YOUR OBJECTIVE – Pictures should be left out when the listing below is repeated word for word.

DATA TO EXAMINE –
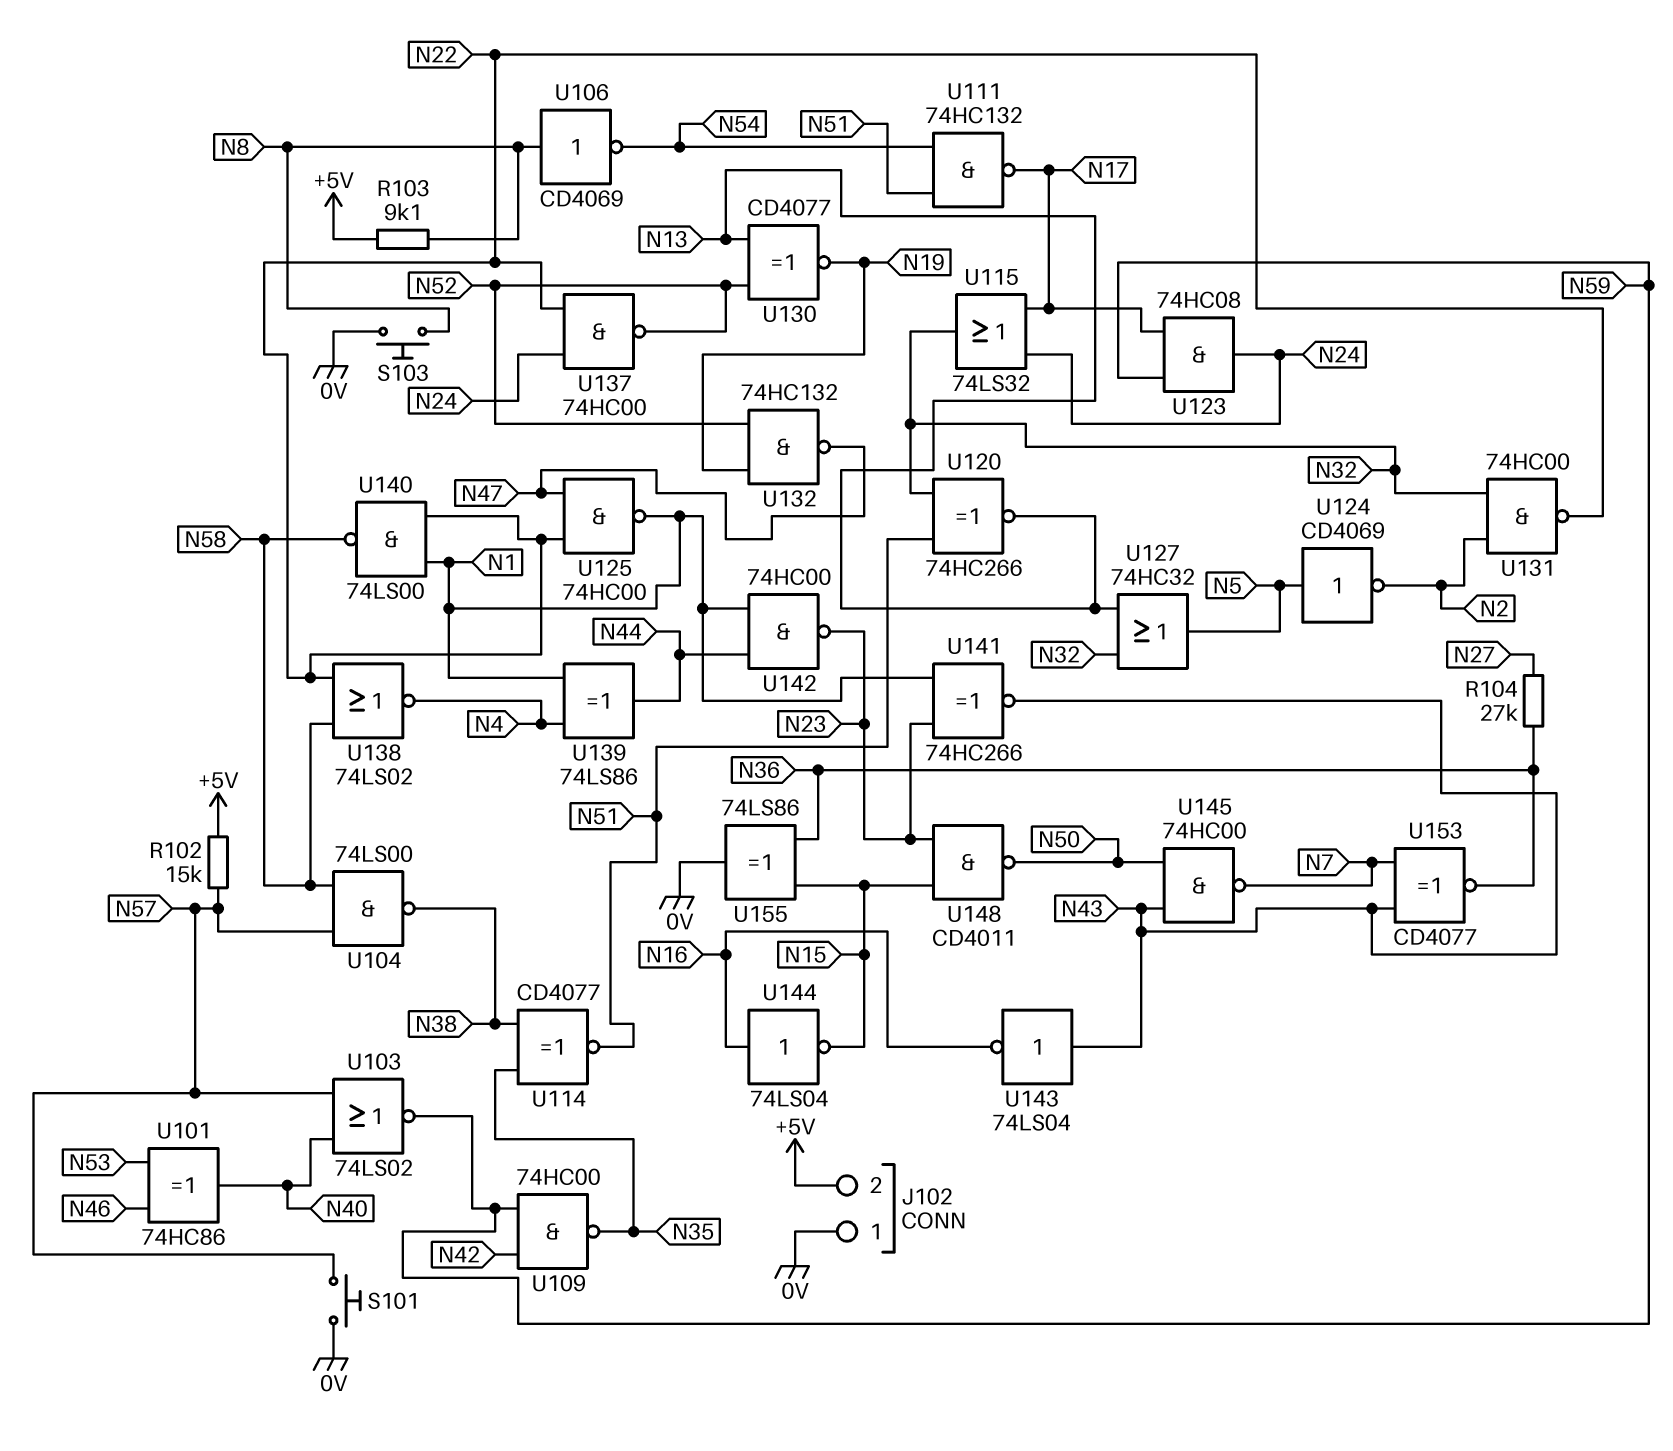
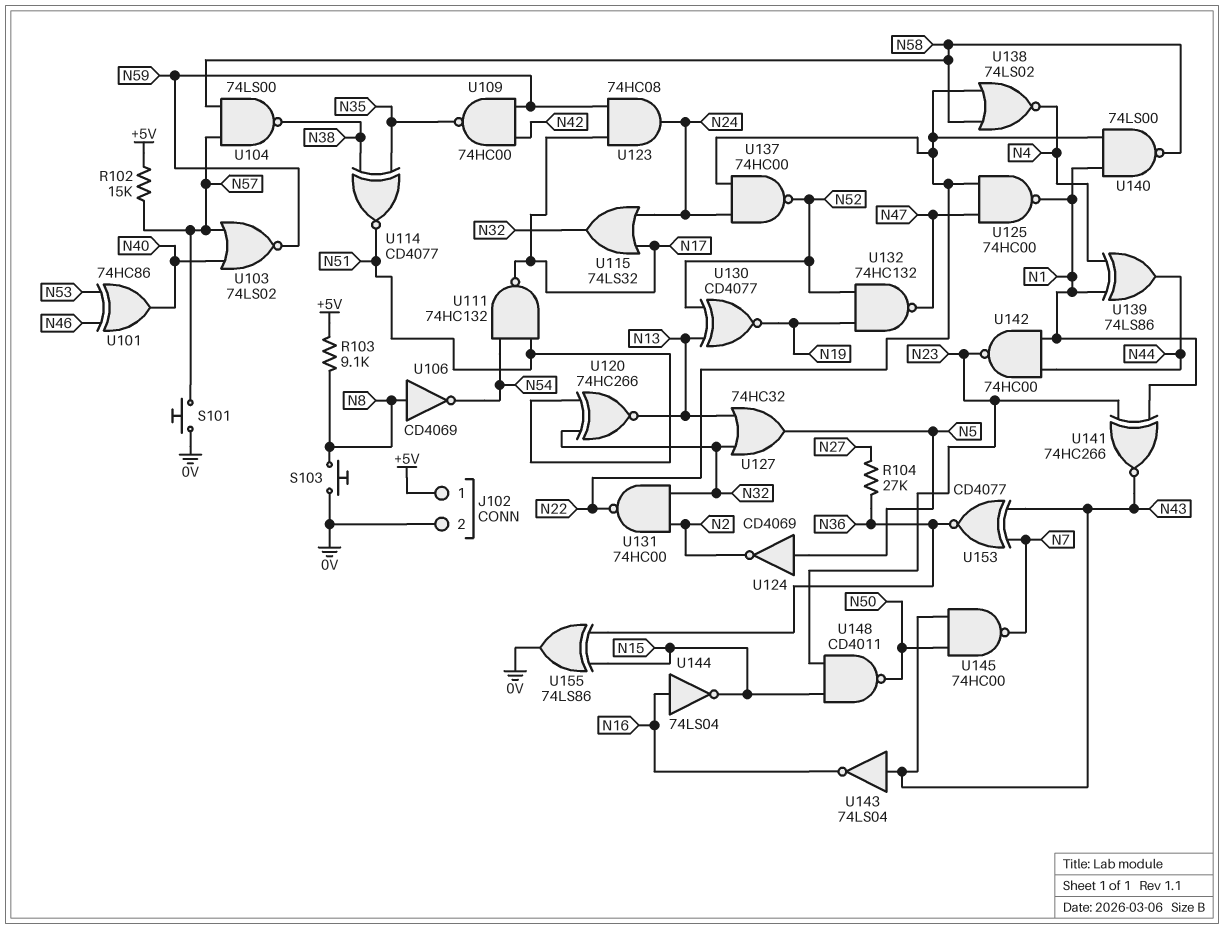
J102 pin 1: 0V -> +5V
J102 pin 2: +5V -> 0V

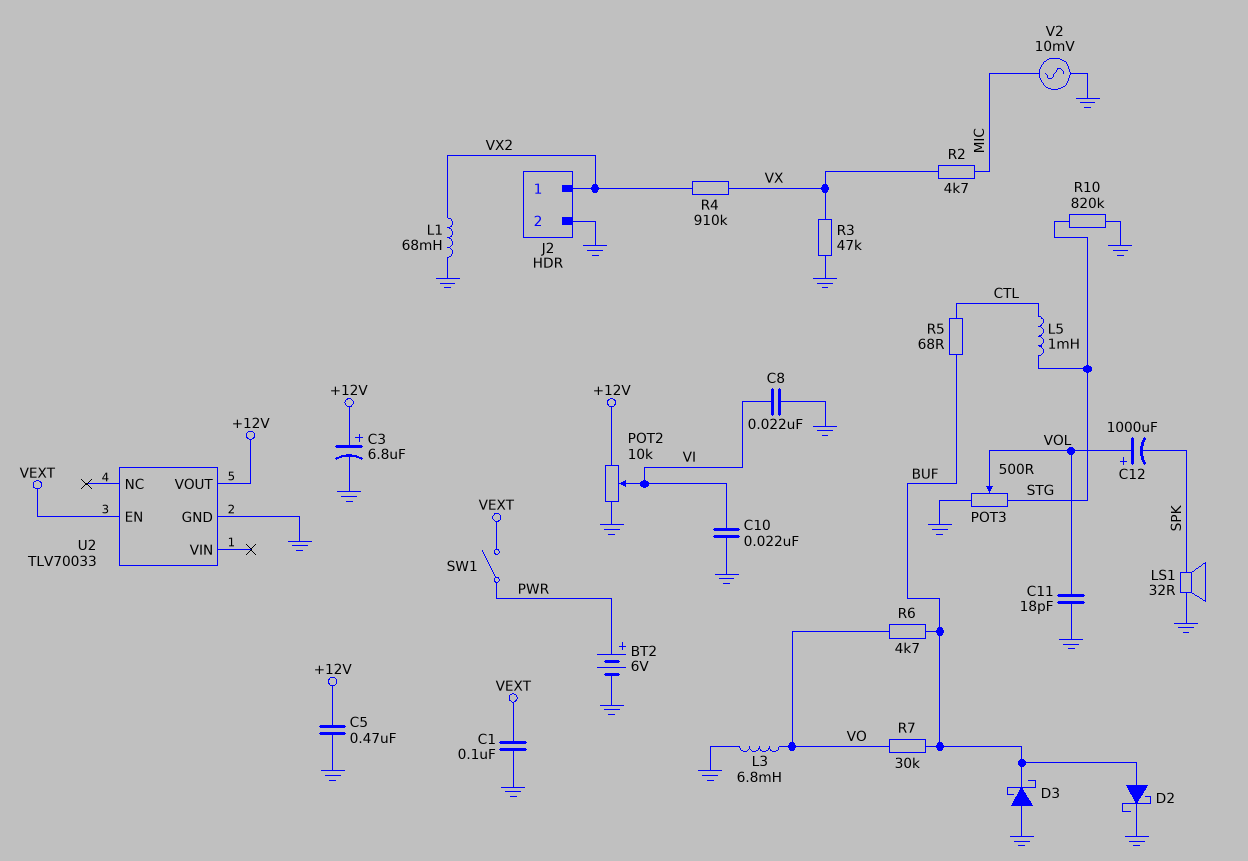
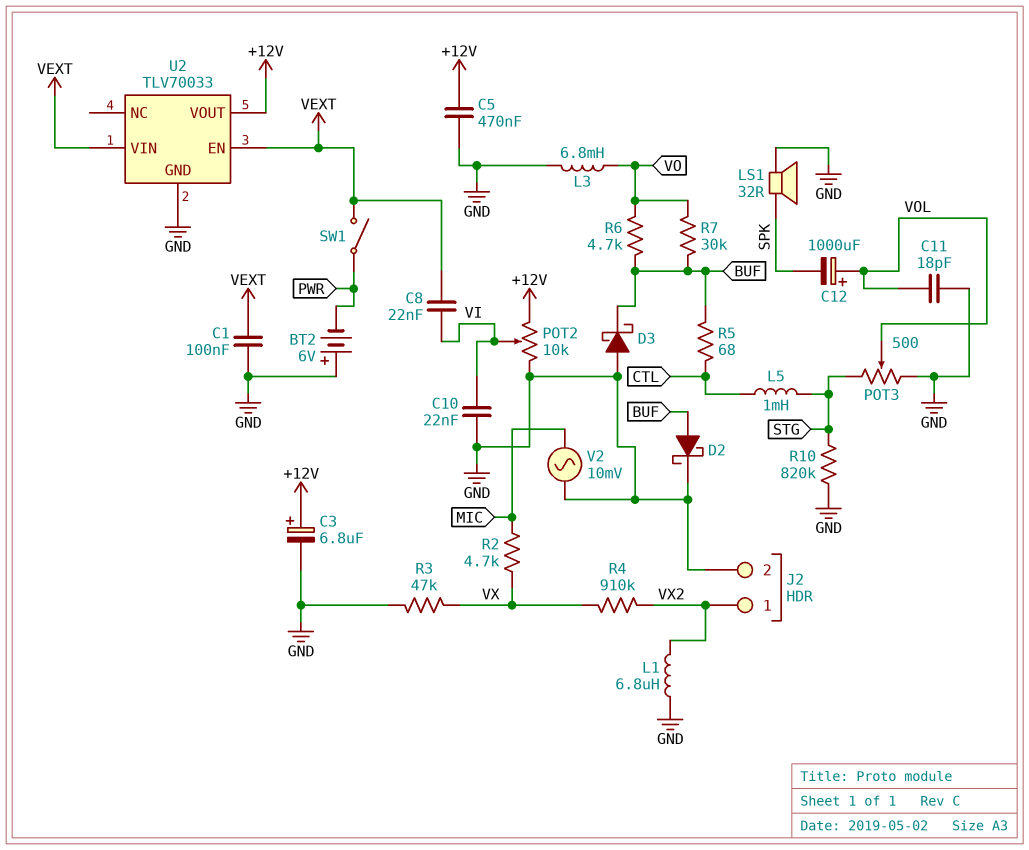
BT2: 6V (plus PWR, minus GND) -> 6V (plus GND, minus PWR)
C8: 22nF (GND, VI) -> 22nF (VEXT, VI)
L1: 68mH (GND, VX2) -> 6.8uH (GND, VX2)
U2 pin VIN: none -> VEXT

ANSWER SECTION –
J102 pin 1: 0V -> +5V
J102 pin 2: +5V -> 0V

BT2: 6V (plus PWR, minus GND) -> 6V (plus GND, minus PWR)
C8: 22nF (GND, VI) -> 22nF (VEXT, VI)
L1: 68mH (GND, VX2) -> 6.8uH (GND, VX2)
U2 pin VIN: none -> VEXT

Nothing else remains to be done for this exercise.